## Provided records
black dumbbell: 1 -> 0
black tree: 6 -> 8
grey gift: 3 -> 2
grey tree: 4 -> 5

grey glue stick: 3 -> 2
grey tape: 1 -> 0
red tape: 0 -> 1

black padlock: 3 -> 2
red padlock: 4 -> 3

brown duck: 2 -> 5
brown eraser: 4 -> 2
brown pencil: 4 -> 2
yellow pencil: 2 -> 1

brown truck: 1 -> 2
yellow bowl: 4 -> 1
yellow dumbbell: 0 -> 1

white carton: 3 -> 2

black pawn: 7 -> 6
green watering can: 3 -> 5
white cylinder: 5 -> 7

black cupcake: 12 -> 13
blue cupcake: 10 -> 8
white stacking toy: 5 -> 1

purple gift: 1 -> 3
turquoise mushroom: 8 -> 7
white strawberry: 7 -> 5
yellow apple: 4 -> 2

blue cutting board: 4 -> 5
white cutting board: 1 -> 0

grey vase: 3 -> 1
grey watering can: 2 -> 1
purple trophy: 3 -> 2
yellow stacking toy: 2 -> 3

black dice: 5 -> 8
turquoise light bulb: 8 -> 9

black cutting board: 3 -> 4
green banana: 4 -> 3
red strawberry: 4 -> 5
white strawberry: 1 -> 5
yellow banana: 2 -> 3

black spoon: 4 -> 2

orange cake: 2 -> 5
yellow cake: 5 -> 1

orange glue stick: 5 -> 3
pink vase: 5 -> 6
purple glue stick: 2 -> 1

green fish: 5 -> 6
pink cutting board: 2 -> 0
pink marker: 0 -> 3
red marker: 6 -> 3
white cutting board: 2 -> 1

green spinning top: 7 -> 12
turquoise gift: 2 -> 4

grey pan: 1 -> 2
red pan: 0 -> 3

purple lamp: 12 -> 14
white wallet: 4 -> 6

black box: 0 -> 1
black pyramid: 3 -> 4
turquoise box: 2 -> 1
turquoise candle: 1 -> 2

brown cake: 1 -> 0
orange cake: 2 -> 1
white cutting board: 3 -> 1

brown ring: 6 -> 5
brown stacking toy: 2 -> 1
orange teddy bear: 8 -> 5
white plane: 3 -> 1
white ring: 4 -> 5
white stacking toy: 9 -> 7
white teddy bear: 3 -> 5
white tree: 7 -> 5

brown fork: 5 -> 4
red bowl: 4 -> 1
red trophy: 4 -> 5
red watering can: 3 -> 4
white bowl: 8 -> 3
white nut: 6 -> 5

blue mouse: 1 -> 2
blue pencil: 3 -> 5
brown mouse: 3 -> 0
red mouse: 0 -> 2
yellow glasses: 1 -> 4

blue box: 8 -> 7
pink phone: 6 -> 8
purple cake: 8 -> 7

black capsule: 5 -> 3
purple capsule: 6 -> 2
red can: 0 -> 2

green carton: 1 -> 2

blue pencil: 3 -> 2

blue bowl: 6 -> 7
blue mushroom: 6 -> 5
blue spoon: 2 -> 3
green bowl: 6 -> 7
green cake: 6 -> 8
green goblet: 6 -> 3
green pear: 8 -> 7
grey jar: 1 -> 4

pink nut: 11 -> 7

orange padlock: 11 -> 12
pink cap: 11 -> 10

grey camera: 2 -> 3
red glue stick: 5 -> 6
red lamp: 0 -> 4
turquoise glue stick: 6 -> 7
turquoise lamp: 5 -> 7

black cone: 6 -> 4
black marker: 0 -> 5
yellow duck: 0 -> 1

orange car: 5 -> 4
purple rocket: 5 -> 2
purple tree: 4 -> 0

## Assigned task
Begin with the line containing "orange teddy bear: 8 -> 5" and repeat each line exactly until the records above end.

## Solution
orange teddy bear: 8 -> 5
white plane: 3 -> 1
white ring: 4 -> 5
white stacking toy: 9 -> 7
white teddy bear: 3 -> 5
white tree: 7 -> 5

brown fork: 5 -> 4
red bowl: 4 -> 1
red trophy: 4 -> 5
red watering can: 3 -> 4
white bowl: 8 -> 3
white nut: 6 -> 5

blue mouse: 1 -> 2
blue pencil: 3 -> 5
brown mouse: 3 -> 0
red mouse: 0 -> 2
yellow glasses: 1 -> 4

blue box: 8 -> 7
pink phone: 6 -> 8
purple cake: 8 -> 7

black capsule: 5 -> 3
purple capsule: 6 -> 2
red can: 0 -> 2

green carton: 1 -> 2

blue pencil: 3 -> 2

blue bowl: 6 -> 7
blue mushroom: 6 -> 5
blue spoon: 2 -> 3
green bowl: 6 -> 7
green cake: 6 -> 8
green goblet: 6 -> 3
green pear: 8 -> 7
grey jar: 1 -> 4

pink nut: 11 -> 7

orange padlock: 11 -> 12
pink cap: 11 -> 10

grey camera: 2 -> 3
red glue stick: 5 -> 6
red lamp: 0 -> 4
turquoise glue stick: 6 -> 7
turquoise lamp: 5 -> 7

black cone: 6 -> 4
black marker: 0 -> 5
yellow duck: 0 -> 1

orange car: 5 -> 4
purple rocket: 5 -> 2
purple tree: 4 -> 0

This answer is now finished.